### PROVIDED MATERIAL ###

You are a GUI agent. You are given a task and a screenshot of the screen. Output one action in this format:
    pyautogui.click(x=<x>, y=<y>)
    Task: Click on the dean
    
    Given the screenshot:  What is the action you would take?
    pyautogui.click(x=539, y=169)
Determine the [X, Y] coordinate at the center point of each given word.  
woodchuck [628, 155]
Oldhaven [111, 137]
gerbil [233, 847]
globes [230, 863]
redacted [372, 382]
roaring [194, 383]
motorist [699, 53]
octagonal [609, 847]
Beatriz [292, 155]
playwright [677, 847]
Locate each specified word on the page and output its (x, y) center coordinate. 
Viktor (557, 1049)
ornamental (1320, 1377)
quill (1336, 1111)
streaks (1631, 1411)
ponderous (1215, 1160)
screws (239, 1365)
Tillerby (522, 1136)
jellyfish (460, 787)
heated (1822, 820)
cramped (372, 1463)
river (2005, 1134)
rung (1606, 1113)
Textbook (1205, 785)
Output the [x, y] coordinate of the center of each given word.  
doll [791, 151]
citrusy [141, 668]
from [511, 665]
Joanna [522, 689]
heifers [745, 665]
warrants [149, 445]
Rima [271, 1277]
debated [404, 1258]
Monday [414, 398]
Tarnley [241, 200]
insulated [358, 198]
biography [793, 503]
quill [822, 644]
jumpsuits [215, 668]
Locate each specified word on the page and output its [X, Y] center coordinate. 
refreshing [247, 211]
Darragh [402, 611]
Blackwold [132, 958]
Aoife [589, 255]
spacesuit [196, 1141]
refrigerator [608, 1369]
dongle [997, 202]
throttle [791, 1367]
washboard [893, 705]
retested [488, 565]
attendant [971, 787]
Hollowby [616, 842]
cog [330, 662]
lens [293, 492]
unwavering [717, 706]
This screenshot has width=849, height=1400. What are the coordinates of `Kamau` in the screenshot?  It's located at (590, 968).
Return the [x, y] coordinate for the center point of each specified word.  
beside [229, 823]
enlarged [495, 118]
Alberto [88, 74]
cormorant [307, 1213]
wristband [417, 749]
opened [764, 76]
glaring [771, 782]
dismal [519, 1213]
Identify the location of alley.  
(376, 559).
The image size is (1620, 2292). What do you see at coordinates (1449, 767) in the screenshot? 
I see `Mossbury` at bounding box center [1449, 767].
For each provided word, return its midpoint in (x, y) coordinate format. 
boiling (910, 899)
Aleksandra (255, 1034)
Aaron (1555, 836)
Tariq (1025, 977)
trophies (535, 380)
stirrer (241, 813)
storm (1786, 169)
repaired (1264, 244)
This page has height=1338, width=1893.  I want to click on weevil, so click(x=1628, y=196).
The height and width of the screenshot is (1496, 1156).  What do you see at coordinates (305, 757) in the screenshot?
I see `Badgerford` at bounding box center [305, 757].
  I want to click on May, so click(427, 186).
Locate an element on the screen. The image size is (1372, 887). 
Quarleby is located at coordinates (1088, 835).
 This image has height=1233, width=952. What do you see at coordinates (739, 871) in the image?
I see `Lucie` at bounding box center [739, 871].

###

=== WORK TO DO ===
Please rewrite everything in the listing from the line containing "jumpsuits [215, 668]" down to the line containing "Tariq (1025, 977)", both included, as a CSV with the columns input and output, one row for each text and its answer. Put each field in quotation marks and turn line breaks into spaces.

=== ANSWER BELOW ===
input,output
"jumpsuits","[215, 668]"
"Locate each specified word on the page and output its [X, Y] center coordinate. refreshing","[247, 211]"
"Darragh","[402, 611]"
"Blackwold","[132, 958]"
"Aoife","[589, 255]"
"spacesuit","[196, 1141]"
"refrigerator","[608, 1369]"
"dongle","[997, 202]"
"throttle","[791, 1367]"
"washboard","[893, 705]"
"retested","[488, 565]"
"attendant","[971, 787]"
"Hollowby","[616, 842]"
"cog","[330, 662]"
"lens","[293, 492]"
"unwavering","[717, 706]"
"This screenshot has width=849, height=1400. What are the coordinates of `Kamau` in the screenshot?","It's located at (590, 968)."
"Return the [x, y] coordinate for the center point of each specified word. beside","[229, 823]"
"enlarged","[495, 118]"
"Alberto","[88, 74]"
"cormorant","[307, 1213]"
"wristband","[417, 749]"
"opened","[764, 76]"
"glaring","[771, 782]"
"dismal","[519, 1213]"
"Identify the location of alley.","(376, 559)."
"The image size is (1620, 2292). What do you see at coordinates (1449, 767) in the screenshot?","I see `Mossbury` at bounding box center [1449, 767]."
"For each provided word, return its midpoint in (x, y) coordinate format. boiling","(910, 899)"
"Aleksandra","(255, 1034)"
"Aaron","(1555, 836)"
"Tariq","(1025, 977)"